- _What the exercise asks_
Output, word for word, the lines of this listing that fall between the line with "C3: 1.5uF (plus" and the line with "U104 pin P1.3: none -> MOSI", counting both of those lines, and no others.

- _Data_
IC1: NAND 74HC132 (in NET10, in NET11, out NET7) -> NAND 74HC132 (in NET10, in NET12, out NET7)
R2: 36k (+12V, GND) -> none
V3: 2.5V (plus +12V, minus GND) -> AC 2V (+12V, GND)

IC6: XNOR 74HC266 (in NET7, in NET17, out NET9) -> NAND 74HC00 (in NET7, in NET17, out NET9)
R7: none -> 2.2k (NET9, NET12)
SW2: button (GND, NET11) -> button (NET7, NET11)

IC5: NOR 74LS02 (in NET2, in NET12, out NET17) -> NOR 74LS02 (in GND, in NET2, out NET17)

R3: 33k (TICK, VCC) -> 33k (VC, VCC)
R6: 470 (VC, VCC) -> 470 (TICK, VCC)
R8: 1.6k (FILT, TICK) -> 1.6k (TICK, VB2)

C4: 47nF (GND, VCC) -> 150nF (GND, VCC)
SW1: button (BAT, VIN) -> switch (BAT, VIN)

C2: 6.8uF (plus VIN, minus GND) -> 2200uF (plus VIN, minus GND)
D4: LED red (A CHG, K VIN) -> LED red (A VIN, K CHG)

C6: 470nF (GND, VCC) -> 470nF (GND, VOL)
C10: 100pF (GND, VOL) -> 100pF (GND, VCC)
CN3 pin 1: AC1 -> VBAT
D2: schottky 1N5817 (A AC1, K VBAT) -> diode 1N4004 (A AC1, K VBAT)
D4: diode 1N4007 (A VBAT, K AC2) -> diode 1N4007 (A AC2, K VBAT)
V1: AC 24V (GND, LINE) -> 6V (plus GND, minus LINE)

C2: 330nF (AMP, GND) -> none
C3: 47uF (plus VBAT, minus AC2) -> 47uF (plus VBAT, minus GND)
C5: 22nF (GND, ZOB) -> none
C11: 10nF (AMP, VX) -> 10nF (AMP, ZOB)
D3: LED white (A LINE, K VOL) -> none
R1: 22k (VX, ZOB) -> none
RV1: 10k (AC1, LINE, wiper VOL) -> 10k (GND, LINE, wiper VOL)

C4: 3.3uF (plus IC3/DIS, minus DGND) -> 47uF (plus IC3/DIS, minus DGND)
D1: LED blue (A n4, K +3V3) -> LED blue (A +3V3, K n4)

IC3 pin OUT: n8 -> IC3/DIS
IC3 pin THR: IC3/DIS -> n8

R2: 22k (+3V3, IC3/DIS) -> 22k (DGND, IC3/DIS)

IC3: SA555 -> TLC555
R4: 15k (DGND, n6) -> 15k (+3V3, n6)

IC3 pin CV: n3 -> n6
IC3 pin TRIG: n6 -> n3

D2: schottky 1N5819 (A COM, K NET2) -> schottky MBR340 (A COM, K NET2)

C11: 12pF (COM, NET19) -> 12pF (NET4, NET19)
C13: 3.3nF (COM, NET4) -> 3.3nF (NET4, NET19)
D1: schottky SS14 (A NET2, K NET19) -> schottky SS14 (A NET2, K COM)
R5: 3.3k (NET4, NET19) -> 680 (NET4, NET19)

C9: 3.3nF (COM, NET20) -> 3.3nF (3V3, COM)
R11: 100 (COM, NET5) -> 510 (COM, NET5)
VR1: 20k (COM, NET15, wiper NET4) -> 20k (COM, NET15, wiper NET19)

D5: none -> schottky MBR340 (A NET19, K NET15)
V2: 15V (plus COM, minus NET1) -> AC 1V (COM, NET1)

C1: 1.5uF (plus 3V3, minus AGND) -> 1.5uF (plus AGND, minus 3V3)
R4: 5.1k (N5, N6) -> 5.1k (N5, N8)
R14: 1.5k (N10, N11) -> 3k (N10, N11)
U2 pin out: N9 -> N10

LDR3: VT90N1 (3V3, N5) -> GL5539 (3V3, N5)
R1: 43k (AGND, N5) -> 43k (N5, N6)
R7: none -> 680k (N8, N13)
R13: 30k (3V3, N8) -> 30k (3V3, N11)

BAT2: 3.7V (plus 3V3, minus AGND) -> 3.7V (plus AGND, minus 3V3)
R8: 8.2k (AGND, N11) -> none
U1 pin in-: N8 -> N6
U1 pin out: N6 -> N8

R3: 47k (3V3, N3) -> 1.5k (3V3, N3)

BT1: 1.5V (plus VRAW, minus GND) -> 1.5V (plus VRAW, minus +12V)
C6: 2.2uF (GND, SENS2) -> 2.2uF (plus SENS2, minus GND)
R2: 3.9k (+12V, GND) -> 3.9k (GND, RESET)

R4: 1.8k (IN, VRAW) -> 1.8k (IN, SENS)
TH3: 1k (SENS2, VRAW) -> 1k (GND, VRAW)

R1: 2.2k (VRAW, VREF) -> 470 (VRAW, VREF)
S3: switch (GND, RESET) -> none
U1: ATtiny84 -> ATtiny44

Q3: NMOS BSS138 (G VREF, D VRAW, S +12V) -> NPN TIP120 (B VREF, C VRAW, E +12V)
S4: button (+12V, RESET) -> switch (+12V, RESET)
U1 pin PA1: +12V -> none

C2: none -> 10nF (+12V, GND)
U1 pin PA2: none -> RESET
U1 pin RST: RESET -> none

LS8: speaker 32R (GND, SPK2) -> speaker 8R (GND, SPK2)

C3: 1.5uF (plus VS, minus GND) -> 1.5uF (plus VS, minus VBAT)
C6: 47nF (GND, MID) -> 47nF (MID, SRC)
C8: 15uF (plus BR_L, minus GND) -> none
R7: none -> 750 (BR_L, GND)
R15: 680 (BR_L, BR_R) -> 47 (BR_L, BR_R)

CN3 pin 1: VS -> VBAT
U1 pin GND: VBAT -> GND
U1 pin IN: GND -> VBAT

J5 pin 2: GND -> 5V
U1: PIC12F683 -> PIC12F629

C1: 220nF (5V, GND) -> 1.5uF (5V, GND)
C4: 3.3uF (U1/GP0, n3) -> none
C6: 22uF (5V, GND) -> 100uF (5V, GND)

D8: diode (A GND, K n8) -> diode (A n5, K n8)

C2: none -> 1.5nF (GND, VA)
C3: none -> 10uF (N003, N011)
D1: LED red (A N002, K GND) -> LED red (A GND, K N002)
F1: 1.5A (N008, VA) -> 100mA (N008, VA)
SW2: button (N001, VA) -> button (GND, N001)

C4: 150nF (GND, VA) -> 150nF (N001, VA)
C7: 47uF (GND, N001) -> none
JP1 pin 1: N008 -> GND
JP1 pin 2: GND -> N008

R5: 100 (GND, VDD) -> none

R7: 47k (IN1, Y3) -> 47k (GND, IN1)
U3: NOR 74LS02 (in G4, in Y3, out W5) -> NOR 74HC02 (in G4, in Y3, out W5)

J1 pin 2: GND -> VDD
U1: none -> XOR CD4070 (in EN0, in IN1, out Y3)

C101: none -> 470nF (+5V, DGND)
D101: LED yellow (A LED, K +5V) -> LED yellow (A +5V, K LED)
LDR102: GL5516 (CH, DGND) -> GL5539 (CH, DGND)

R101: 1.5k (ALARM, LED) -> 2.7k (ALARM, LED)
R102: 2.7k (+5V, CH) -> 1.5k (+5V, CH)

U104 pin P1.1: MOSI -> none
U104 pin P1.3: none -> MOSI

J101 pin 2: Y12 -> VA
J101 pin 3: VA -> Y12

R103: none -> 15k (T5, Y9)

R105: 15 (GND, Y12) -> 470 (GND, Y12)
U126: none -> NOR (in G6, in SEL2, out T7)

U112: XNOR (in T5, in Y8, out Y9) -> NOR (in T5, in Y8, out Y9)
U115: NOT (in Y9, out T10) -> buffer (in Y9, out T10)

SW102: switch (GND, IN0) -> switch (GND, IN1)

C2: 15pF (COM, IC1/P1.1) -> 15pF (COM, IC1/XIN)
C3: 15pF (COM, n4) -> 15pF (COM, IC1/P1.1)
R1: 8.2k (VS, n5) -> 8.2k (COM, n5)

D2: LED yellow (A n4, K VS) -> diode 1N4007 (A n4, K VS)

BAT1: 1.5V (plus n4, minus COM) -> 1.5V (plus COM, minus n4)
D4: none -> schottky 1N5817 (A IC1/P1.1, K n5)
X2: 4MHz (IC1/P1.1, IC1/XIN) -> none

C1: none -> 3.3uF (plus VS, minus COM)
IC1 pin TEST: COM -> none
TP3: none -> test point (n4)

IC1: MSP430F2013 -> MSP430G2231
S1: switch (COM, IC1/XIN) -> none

- _Response to this exercise_
C3: 1.5uF (plus VS, minus GND) -> 1.5uF (plus VS, minus VBAT)
C6: 47nF (GND, MID) -> 47nF (MID, SRC)
C8: 15uF (plus BR_L, minus GND) -> none
R7: none -> 750 (BR_L, GND)
R15: 680 (BR_L, BR_R) -> 47 (BR_L, BR_R)

CN3 pin 1: VS -> VBAT
U1 pin GND: VBAT -> GND
U1 pin IN: GND -> VBAT

J5 pin 2: GND -> 5V
U1: PIC12F683 -> PIC12F629

C1: 220nF (5V, GND) -> 1.5uF (5V, GND)
C4: 3.3uF (U1/GP0, n3) -> none
C6: 22uF (5V, GND) -> 100uF (5V, GND)

D8: diode (A GND, K n8) -> diode (A n5, K n8)

C2: none -> 1.5nF (GND, VA)
C3: none -> 10uF (N003, N011)
D1: LED red (A N002, K GND) -> LED red (A GND, K N002)
F1: 1.5A (N008, VA) -> 100mA (N008, VA)
SW2: button (N001, VA) -> button (GND, N001)

C4: 150nF (GND, VA) -> 150nF (N001, VA)
C7: 47uF (GND, N001) -> none
JP1 pin 1: N008 -> GND
JP1 pin 2: GND -> N008

R5: 100 (GND, VDD) -> none

R7: 47k (IN1, Y3) -> 47k (GND, IN1)
U3: NOR 74LS02 (in G4, in Y3, out W5) -> NOR 74HC02 (in G4, in Y3, out W5)

J1 pin 2: GND -> VDD
U1: none -> XOR CD4070 (in EN0, in IN1, out Y3)

C101: none -> 470nF (+5V, DGND)
D101: LED yellow (A LED, K +5V) -> LED yellow (A +5V, K LED)
LDR102: GL5516 (CH, DGND) -> GL5539 (CH, DGND)

R101: 1.5k (ALARM, LED) -> 2.7k (ALARM, LED)
R102: 2.7k (+5V, CH) -> 1.5k (+5V, CH)

U104 pin P1.1: MOSI -> none
U104 pin P1.3: none -> MOSI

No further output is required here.